Exercise: The lines to extract begin at the line that contains "yellow house: 3 -> 6" and run through the last line of the listing; reproduce them exactly, minus any pictures.

Given data:

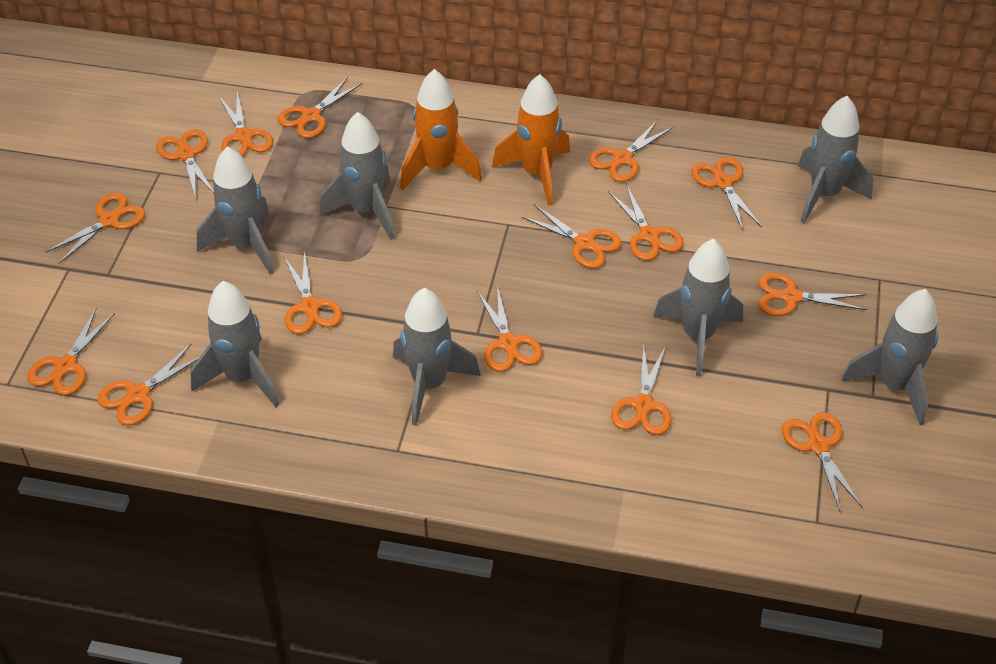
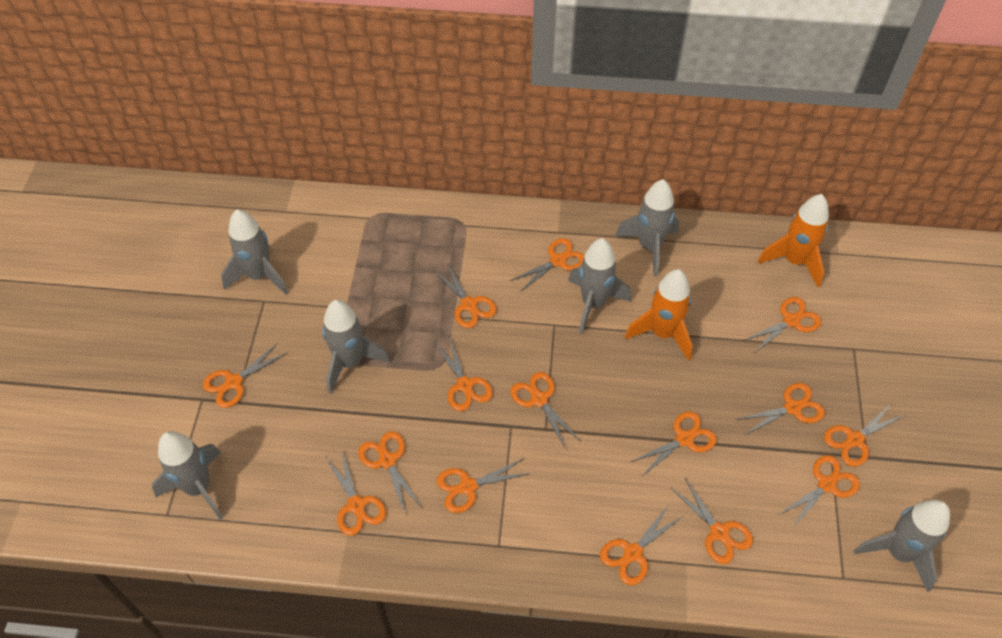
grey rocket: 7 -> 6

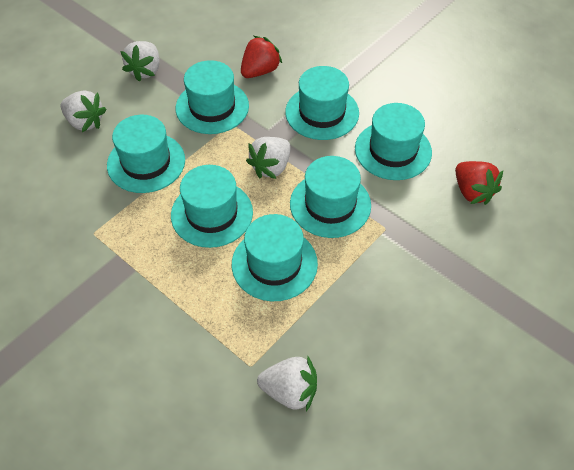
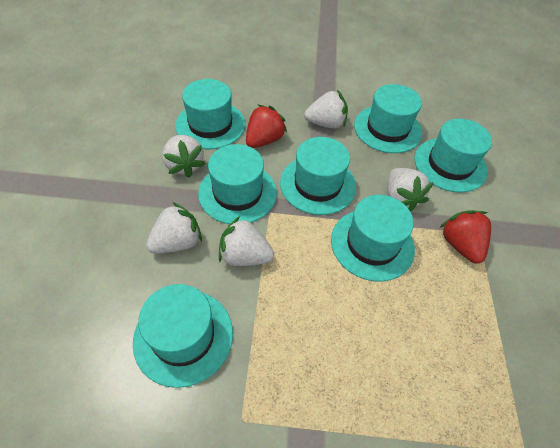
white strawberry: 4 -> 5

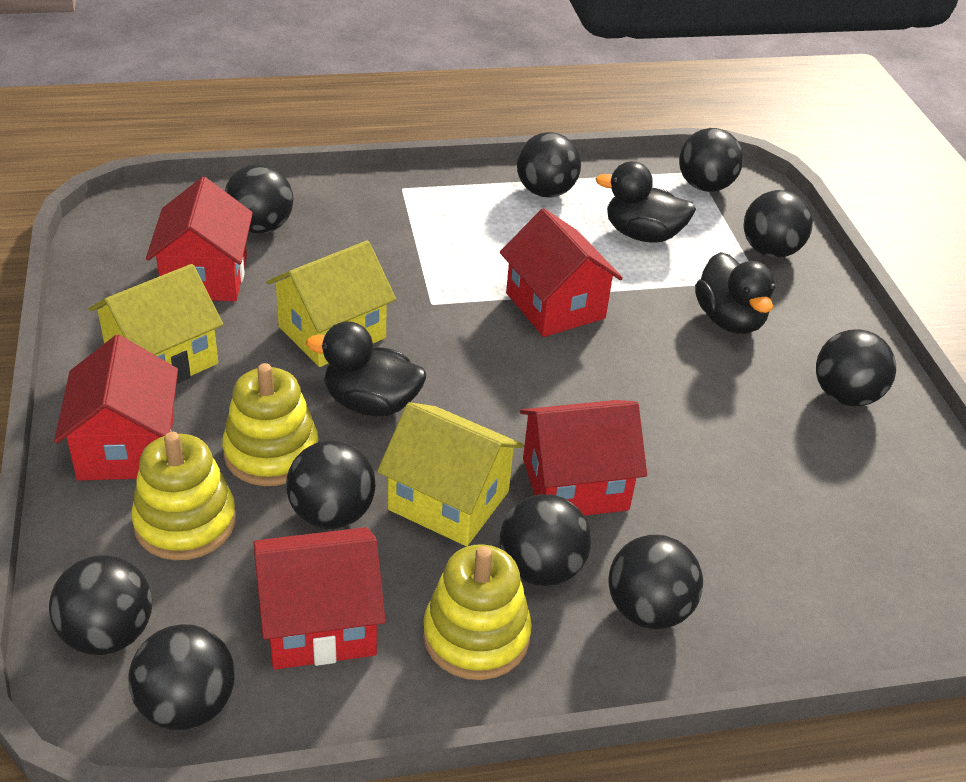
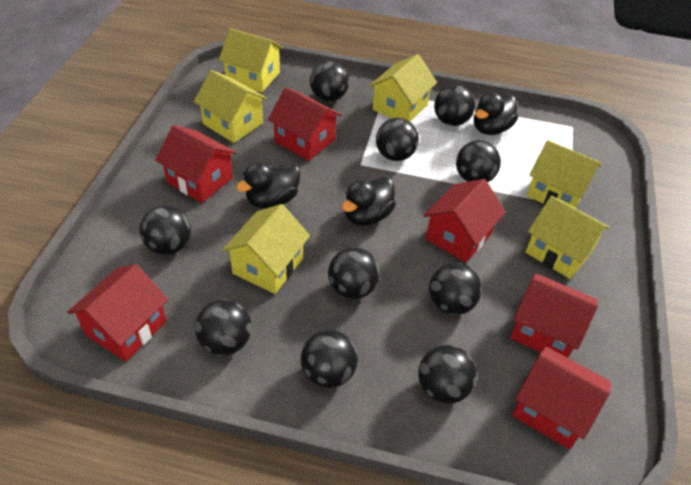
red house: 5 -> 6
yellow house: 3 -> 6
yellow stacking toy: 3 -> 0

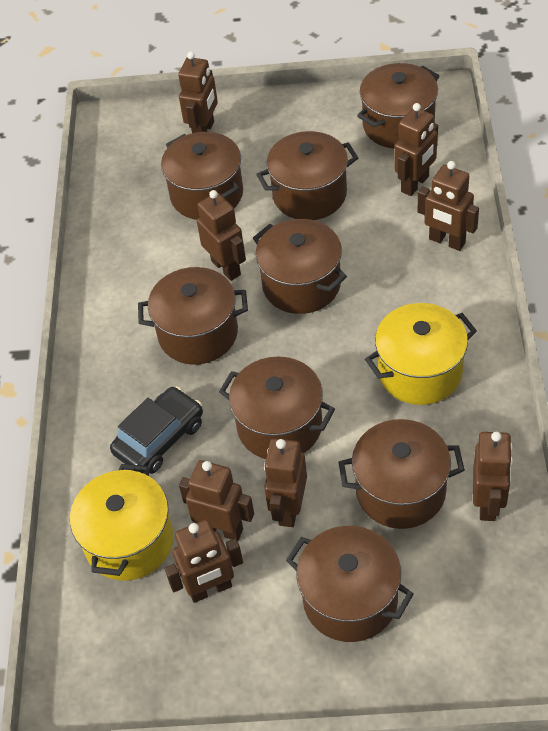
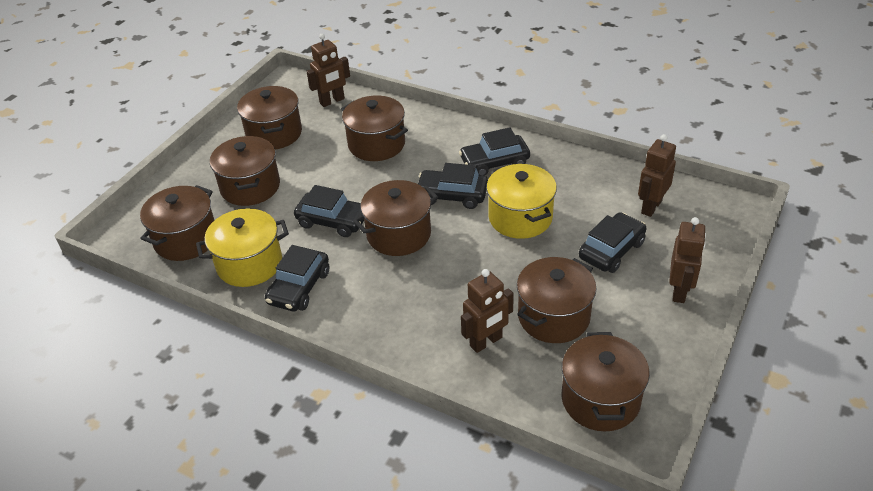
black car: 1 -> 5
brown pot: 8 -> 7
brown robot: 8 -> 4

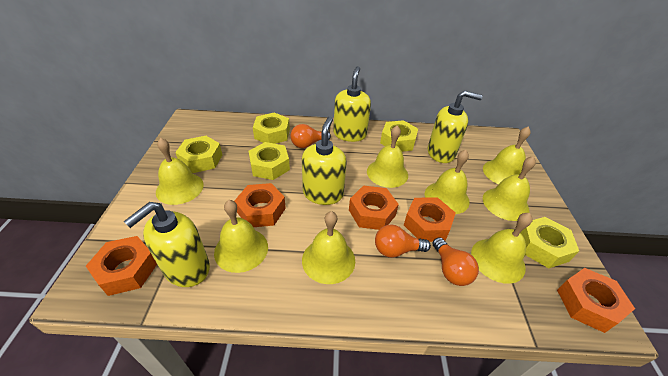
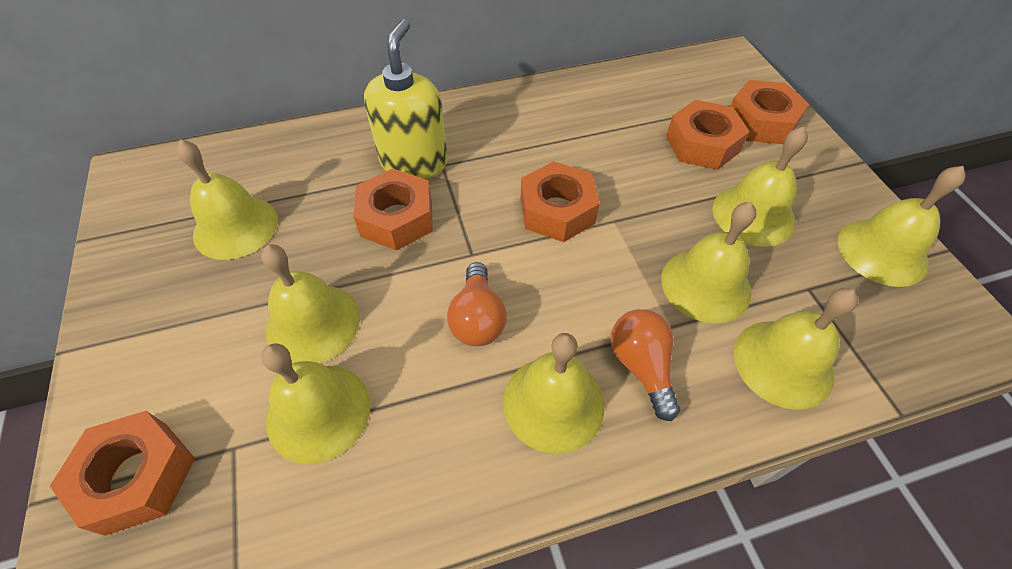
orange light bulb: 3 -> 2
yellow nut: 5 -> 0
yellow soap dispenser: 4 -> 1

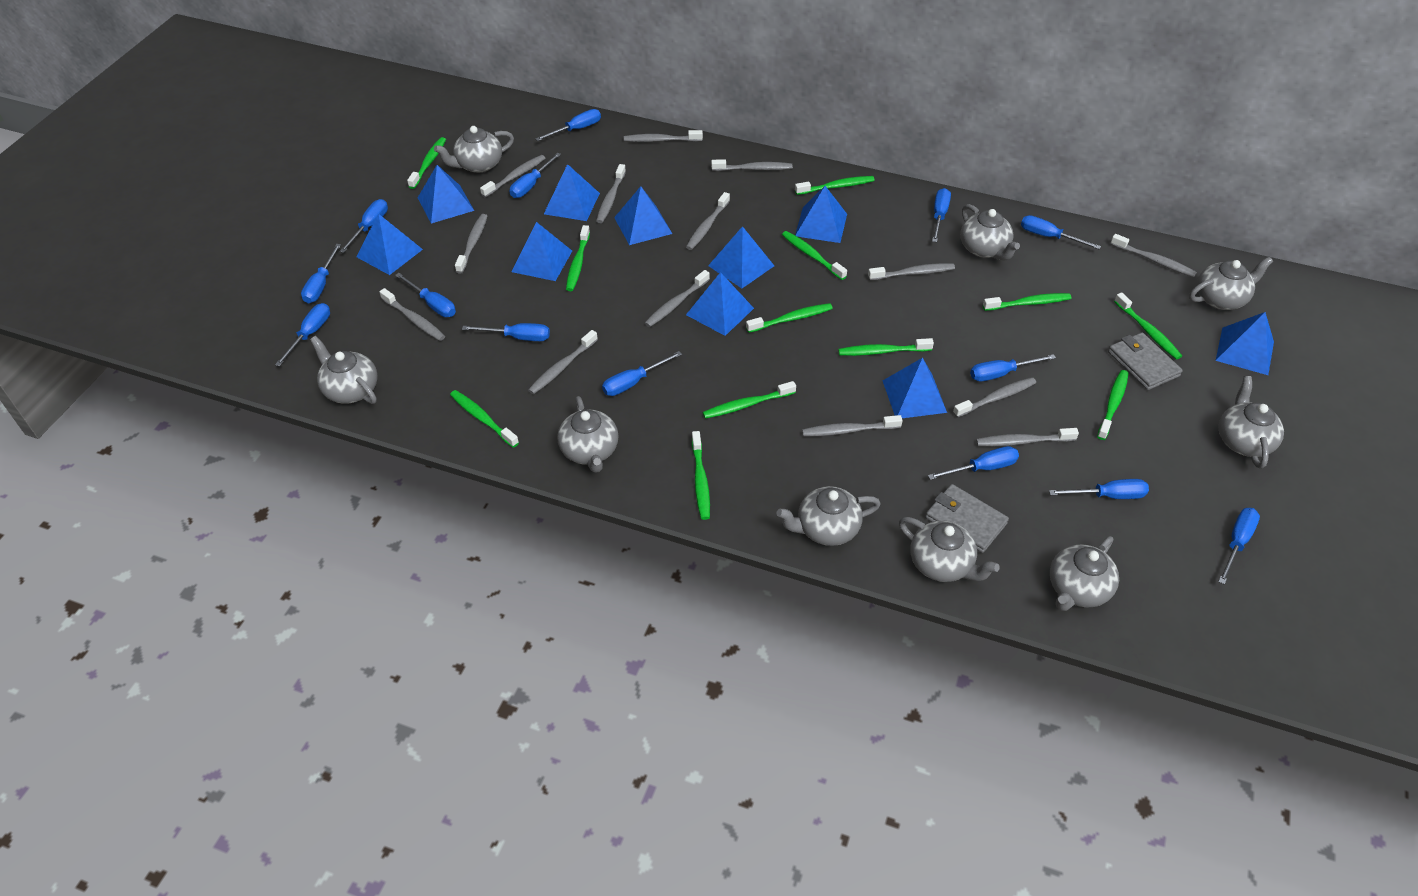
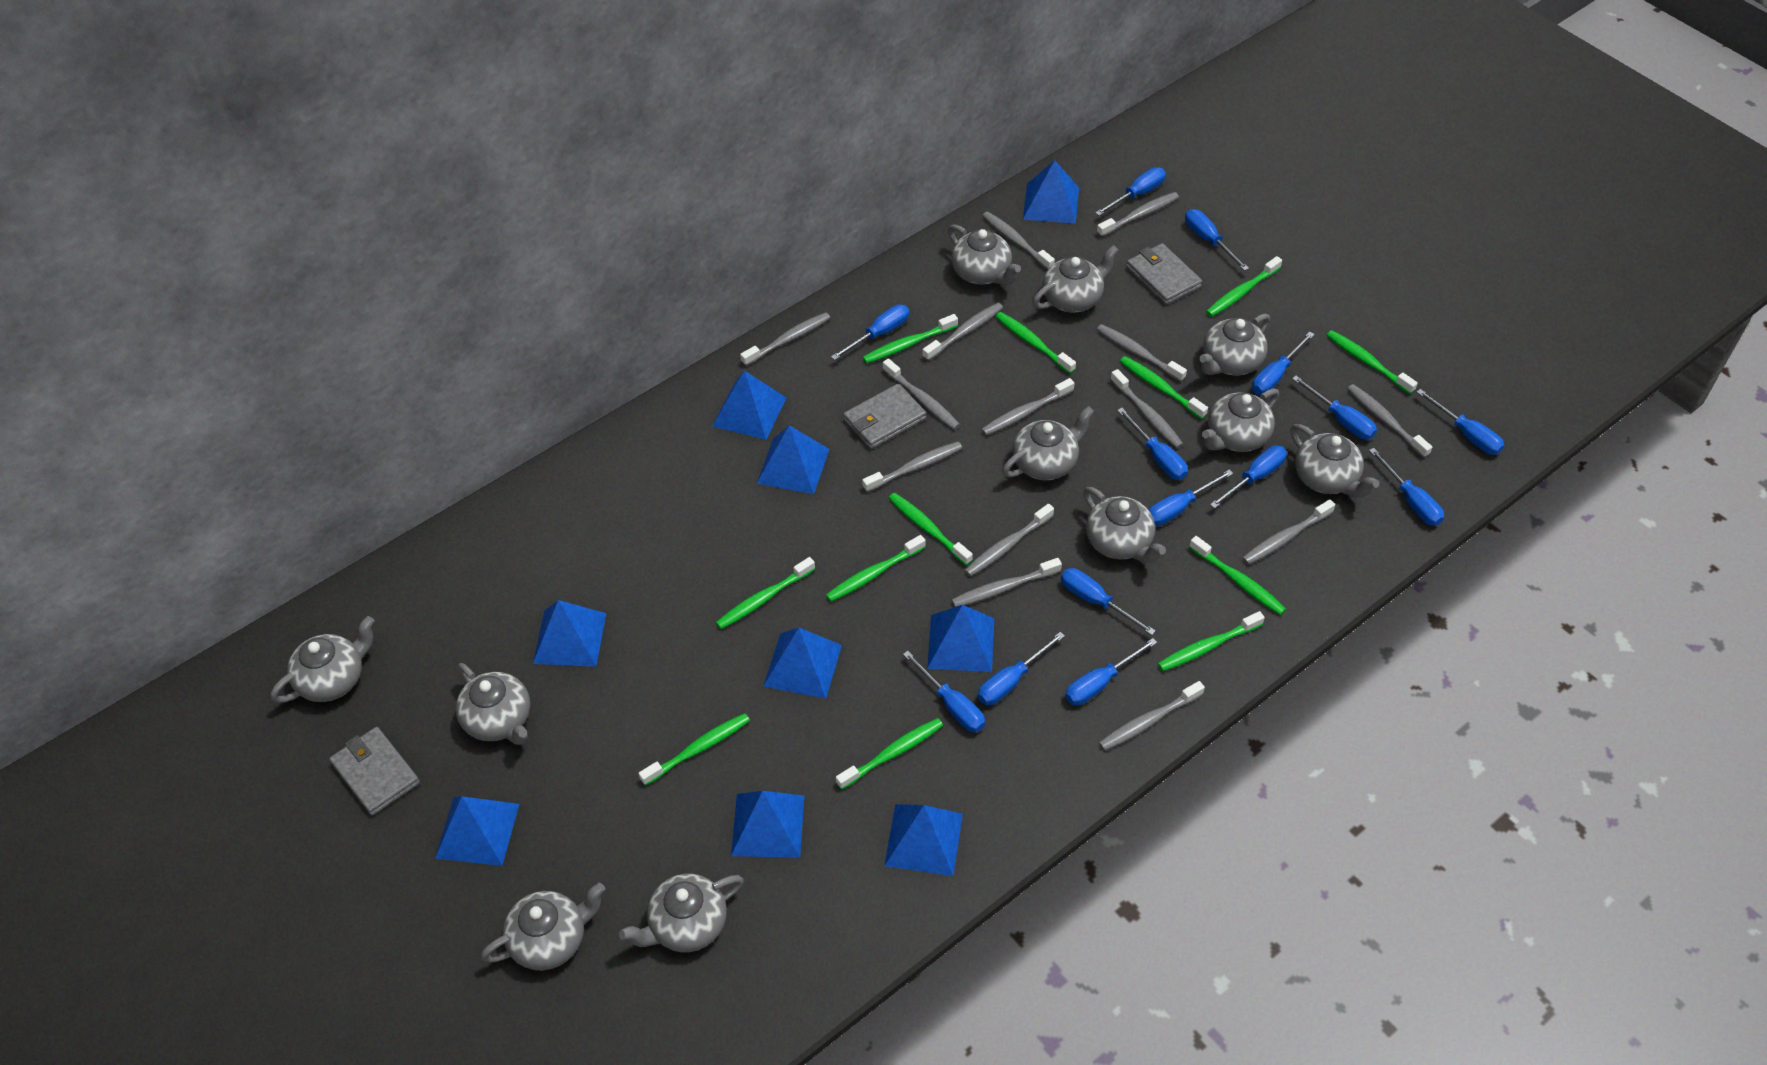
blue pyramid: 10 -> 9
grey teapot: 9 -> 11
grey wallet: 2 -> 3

Result for this task:
yellow house: 3 -> 6
yellow stacking toy: 3 -> 0

black car: 1 -> 5
brown pot: 8 -> 7
brown robot: 8 -> 4

orange light bulb: 3 -> 2
yellow nut: 5 -> 0
yellow soap dispenser: 4 -> 1

blue pyramid: 10 -> 9
grey teapot: 9 -> 11
grey wallet: 2 -> 3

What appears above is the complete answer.